[DATASET RECORDS Boundary: Start]

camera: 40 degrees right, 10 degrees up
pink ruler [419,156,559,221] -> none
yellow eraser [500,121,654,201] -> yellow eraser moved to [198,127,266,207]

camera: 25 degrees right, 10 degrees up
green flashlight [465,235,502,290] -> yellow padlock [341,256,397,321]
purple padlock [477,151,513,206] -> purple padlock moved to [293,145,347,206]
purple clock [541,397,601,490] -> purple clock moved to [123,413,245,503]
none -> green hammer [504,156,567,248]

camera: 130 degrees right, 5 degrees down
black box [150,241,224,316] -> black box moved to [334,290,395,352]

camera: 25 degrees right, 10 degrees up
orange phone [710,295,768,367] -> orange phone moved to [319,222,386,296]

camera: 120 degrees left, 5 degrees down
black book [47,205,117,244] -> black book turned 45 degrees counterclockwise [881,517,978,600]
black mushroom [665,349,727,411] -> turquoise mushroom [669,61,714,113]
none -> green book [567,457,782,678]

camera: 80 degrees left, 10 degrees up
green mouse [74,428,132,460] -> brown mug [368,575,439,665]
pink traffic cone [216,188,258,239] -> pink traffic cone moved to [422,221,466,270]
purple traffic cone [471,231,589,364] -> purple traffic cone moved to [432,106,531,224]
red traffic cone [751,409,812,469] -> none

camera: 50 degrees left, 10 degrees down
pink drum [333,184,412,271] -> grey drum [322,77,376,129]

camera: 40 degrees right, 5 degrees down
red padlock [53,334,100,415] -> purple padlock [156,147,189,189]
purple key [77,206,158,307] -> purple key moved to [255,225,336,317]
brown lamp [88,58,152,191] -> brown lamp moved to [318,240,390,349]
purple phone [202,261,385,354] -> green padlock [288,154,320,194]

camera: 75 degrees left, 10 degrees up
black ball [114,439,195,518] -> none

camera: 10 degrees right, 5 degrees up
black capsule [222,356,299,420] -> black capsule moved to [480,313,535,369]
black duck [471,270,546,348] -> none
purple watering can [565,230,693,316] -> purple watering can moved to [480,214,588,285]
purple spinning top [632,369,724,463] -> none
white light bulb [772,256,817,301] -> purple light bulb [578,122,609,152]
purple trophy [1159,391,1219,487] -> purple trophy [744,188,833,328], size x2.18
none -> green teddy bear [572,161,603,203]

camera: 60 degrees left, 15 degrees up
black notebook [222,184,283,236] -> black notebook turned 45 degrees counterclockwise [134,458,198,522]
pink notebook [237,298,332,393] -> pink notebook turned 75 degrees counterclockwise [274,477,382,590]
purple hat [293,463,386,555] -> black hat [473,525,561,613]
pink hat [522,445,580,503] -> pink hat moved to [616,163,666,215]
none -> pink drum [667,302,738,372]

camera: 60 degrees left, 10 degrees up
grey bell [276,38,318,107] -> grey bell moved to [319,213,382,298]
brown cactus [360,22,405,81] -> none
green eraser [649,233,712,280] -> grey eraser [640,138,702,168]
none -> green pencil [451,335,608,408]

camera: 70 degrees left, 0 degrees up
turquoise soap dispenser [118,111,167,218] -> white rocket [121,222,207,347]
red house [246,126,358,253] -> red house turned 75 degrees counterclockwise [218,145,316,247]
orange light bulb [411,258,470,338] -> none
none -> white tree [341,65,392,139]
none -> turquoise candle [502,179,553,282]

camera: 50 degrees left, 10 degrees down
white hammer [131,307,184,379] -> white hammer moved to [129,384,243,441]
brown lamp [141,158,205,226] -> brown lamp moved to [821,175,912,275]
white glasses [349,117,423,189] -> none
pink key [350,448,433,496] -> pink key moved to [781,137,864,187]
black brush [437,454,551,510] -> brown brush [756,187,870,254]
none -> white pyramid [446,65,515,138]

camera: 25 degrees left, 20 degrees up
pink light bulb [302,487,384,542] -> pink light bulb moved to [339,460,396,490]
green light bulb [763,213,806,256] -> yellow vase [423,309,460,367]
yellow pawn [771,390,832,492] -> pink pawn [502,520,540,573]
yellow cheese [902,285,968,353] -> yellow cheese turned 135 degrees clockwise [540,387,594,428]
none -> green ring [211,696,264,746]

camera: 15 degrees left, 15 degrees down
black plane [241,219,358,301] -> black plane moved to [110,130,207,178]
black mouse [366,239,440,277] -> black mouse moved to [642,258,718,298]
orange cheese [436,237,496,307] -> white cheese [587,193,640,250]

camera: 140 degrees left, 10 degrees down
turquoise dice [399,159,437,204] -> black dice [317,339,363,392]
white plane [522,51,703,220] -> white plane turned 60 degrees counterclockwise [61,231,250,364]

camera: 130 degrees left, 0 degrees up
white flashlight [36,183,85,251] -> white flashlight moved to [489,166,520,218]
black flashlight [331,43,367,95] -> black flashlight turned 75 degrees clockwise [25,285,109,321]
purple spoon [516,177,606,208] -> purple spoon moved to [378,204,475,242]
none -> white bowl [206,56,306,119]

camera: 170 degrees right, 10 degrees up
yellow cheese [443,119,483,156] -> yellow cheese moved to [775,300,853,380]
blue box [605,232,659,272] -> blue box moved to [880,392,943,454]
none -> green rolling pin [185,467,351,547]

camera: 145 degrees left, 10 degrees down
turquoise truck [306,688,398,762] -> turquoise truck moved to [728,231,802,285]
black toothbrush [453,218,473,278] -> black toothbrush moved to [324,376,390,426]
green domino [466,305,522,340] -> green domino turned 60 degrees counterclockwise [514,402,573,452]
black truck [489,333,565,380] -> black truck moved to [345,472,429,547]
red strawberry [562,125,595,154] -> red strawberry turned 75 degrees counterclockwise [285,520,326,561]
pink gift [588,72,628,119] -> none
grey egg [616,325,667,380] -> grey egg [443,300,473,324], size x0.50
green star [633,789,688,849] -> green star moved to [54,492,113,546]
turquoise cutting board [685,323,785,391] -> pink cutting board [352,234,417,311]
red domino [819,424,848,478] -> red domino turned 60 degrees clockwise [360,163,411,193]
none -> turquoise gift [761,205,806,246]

[DATASET RECORDS Boundary: End]

**WHAT IS NEEDED**
Search the records above for the word "drum" and give the number of lines where it occurs, nothing else.

**SOLUTION TO THE EXERCISE**
2